§ Extracted entries
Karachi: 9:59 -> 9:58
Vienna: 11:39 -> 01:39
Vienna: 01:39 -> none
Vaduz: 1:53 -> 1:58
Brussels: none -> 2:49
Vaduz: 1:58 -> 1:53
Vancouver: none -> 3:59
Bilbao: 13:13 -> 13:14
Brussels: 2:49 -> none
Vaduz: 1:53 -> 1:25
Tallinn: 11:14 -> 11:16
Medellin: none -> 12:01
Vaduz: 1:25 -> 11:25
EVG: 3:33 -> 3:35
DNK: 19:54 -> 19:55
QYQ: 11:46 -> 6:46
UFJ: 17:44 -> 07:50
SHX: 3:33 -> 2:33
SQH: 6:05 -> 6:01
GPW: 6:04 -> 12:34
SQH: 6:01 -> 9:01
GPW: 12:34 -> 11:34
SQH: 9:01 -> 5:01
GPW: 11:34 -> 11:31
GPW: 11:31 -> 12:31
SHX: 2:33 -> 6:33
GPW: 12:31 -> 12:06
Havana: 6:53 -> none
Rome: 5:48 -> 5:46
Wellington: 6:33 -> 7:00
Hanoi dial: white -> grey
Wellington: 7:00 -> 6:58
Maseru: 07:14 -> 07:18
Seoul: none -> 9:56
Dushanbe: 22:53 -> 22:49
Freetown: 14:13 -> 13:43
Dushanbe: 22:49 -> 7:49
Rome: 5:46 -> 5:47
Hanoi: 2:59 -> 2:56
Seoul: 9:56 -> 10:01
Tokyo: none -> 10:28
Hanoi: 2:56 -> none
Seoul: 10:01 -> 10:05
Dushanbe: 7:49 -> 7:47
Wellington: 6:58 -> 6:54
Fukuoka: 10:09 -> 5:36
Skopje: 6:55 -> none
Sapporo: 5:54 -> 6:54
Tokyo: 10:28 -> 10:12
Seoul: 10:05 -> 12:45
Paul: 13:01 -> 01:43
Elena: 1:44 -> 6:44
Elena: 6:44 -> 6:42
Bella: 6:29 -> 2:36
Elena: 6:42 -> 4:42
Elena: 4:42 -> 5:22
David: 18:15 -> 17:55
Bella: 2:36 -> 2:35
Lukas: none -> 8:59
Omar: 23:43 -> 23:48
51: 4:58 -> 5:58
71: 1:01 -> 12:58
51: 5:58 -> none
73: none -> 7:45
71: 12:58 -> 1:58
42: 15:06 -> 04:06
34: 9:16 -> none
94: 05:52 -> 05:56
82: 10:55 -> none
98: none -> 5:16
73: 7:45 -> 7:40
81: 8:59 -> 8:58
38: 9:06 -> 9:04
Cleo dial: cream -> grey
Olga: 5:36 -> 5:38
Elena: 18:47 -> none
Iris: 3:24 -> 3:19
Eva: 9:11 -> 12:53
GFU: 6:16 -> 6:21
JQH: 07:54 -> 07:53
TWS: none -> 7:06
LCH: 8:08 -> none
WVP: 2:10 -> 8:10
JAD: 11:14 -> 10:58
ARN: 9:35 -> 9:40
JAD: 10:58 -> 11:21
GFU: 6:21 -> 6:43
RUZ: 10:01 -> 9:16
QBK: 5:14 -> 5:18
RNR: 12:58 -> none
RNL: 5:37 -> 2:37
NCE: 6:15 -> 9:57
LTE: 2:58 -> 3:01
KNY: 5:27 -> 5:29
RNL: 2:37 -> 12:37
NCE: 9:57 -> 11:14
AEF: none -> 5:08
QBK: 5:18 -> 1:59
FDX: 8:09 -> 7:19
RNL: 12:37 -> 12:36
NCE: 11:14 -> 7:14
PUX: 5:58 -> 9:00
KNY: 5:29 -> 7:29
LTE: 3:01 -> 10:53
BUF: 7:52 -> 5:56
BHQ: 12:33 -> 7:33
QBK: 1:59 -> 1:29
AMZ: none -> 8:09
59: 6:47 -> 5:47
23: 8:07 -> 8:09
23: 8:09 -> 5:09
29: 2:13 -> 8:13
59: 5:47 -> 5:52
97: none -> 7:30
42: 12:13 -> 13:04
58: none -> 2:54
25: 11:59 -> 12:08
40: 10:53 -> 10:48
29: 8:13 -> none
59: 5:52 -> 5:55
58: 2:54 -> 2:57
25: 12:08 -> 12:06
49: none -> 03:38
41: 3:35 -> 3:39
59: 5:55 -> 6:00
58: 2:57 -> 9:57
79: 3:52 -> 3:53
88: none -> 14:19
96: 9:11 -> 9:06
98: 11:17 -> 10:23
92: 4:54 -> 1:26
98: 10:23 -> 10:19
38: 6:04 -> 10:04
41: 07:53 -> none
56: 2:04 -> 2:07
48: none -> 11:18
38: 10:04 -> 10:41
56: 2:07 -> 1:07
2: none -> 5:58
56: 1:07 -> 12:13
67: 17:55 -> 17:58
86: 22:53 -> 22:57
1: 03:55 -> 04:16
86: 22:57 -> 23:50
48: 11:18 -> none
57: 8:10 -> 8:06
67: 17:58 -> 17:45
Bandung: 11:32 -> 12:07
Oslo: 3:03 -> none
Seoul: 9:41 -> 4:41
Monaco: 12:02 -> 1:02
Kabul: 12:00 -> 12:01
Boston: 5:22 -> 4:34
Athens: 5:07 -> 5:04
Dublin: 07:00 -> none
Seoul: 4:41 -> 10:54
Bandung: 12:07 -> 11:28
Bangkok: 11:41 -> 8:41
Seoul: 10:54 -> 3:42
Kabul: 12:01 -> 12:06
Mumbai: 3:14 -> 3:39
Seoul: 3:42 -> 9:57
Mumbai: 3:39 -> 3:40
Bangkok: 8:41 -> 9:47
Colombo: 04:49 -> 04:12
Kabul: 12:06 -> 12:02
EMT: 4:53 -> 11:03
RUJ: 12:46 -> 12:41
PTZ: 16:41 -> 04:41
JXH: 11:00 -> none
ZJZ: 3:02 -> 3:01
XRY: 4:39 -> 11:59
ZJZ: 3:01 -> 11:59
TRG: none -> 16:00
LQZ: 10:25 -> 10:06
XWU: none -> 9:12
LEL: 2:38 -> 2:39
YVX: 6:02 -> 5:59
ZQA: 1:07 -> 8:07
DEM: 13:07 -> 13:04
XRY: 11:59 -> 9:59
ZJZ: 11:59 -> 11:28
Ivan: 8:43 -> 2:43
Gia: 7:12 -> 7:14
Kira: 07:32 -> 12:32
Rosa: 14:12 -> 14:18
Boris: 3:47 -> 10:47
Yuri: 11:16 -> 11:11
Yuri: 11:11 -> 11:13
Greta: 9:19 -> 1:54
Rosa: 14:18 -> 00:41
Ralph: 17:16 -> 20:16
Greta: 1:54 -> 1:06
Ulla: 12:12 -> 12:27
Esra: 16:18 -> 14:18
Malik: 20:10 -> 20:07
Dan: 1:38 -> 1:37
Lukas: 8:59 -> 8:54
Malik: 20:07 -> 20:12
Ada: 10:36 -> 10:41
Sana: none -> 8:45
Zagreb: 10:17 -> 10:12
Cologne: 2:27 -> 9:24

§ Instructions for the task
Write out the records again from the first line through the line containing "82: 10:55 -> none", and put "Lucerne" wherever "Vaduz" appears. Leave everything else the same.

§ Correct output
Karachi: 9:59 -> 9:58
Vienna: 11:39 -> 01:39
Vienna: 01:39 -> none
Lucerne: 1:53 -> 1:58
Brussels: none -> 2:49
Lucerne: 1:58 -> 1:53
Vancouver: none -> 3:59
Bilbao: 13:13 -> 13:14
Brussels: 2:49 -> none
Lucerne: 1:53 -> 1:25
Tallinn: 11:14 -> 11:16
Medellin: none -> 12:01
Lucerne: 1:25 -> 11:25
EVG: 3:33 -> 3:35
DNK: 19:54 -> 19:55
QYQ: 11:46 -> 6:46
UFJ: 17:44 -> 07:50
SHX: 3:33 -> 2:33
SQH: 6:05 -> 6:01
GPW: 6:04 -> 12:34
SQH: 6:01 -> 9:01
GPW: 12:34 -> 11:34
SQH: 9:01 -> 5:01
GPW: 11:34 -> 11:31
GPW: 11:31 -> 12:31
SHX: 2:33 -> 6:33
GPW: 12:31 -> 12:06
Havana: 6:53 -> none
Rome: 5:48 -> 5:46
Wellington: 6:33 -> 7:00
Hanoi dial: white -> grey
Wellington: 7:00 -> 6:58
Maseru: 07:14 -> 07:18
Seoul: none -> 9:56
Dushanbe: 22:53 -> 22:49
Freetown: 14:13 -> 13:43
Dushanbe: 22:49 -> 7:49
Rome: 5:46 -> 5:47
Hanoi: 2:59 -> 2:56
Seoul: 9:56 -> 10:01
Tokyo: none -> 10:28
Hanoi: 2:56 -> none
Seoul: 10:01 -> 10:05
Dushanbe: 7:49 -> 7:47
Wellington: 6:58 -> 6:54
Fukuoka: 10:09 -> 5:36
Skopje: 6:55 -> none
Sapporo: 5:54 -> 6:54
Tokyo: 10:28 -> 10:12
Seoul: 10:05 -> 12:45
Paul: 13:01 -> 01:43
Elena: 1:44 -> 6:44
Elena: 6:44 -> 6:42
Bella: 6:29 -> 2:36
Elena: 6:42 -> 4:42
Elena: 4:42 -> 5:22
David: 18:15 -> 17:55
Bella: 2:36 -> 2:35
Lukas: none -> 8:59
Omar: 23:43 -> 23:48
51: 4:58 -> 5:58
71: 1:01 -> 12:58
51: 5:58 -> none
73: none -> 7:45
71: 12:58 -> 1:58
42: 15:06 -> 04:06
34: 9:16 -> none
94: 05:52 -> 05:56
82: 10:55 -> none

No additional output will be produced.